- [Written request]:
From the first line of the listing through the line containing "gray cross: moved 9 px up", rename "cyan cross" to "teal cross" and write those lines out again, changing nothing else.

------ The records ------

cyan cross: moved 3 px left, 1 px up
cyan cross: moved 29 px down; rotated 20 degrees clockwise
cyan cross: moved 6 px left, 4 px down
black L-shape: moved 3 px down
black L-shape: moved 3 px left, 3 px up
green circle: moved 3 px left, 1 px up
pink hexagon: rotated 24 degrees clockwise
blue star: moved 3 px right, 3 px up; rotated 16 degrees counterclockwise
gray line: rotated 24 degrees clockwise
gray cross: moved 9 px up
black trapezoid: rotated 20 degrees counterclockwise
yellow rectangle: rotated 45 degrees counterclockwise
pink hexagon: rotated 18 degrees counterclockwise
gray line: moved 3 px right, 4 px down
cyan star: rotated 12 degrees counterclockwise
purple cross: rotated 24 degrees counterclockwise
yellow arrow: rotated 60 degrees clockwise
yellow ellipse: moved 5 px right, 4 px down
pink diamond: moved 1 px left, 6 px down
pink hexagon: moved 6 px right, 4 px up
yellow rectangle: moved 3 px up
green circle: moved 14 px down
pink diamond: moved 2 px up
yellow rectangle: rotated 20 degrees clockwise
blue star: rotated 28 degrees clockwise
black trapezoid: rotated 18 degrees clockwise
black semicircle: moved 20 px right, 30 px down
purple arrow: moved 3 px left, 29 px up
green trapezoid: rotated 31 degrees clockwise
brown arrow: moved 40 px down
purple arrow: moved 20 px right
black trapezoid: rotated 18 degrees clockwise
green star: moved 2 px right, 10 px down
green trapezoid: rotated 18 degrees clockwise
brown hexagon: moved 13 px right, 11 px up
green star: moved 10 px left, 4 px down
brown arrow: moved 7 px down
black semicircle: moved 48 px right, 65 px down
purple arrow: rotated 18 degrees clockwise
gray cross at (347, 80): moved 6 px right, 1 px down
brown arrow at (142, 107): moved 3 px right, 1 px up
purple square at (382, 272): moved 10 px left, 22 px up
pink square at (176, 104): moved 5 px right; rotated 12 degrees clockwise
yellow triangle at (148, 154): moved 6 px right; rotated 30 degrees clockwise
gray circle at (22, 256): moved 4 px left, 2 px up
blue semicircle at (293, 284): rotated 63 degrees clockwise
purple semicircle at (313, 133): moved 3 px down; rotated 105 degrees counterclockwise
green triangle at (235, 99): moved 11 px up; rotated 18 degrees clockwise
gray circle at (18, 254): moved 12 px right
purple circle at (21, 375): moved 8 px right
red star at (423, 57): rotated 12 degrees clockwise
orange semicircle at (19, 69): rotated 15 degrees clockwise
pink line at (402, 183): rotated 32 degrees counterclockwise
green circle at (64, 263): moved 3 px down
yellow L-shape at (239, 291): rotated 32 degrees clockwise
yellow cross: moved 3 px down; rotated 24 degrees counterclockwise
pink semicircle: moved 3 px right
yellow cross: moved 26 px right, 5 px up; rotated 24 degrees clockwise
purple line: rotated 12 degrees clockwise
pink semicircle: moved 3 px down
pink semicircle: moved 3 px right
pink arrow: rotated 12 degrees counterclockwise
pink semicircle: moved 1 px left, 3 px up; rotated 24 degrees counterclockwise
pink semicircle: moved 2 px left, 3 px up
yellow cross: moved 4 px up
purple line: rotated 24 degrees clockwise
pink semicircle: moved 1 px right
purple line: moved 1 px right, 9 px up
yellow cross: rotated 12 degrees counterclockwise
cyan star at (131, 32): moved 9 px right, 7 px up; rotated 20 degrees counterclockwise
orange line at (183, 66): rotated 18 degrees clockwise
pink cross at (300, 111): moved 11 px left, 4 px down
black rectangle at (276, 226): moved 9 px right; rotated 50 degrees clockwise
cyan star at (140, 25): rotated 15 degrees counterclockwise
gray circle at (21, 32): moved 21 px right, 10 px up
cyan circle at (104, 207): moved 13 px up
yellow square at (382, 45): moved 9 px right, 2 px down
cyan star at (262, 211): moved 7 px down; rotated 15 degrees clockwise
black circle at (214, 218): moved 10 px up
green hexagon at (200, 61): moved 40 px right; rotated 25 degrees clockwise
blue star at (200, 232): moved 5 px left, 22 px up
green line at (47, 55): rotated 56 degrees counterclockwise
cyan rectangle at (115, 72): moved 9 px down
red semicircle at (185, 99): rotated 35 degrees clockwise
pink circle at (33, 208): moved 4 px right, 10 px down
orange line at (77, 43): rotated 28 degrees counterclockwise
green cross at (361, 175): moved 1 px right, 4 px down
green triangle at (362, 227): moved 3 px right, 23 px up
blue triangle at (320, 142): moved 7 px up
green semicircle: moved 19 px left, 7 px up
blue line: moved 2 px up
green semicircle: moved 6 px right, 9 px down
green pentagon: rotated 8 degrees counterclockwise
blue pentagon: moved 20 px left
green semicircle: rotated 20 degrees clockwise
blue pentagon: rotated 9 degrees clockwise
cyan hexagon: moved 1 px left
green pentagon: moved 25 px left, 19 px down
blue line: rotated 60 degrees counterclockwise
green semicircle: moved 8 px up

------

- [Solution below]:
teal cross: moved 3 px left, 1 px up
teal cross: moved 29 px down; rotated 20 degrees clockwise
teal cross: moved 6 px left, 4 px down
black L-shape: moved 3 px down
black L-shape: moved 3 px left, 3 px up
green circle: moved 3 px left, 1 px up
pink hexagon: rotated 24 degrees clockwise
blue star: moved 3 px right, 3 px up; rotated 16 degrees counterclockwise
gray line: rotated 24 degrees clockwise
gray cross: moved 9 px up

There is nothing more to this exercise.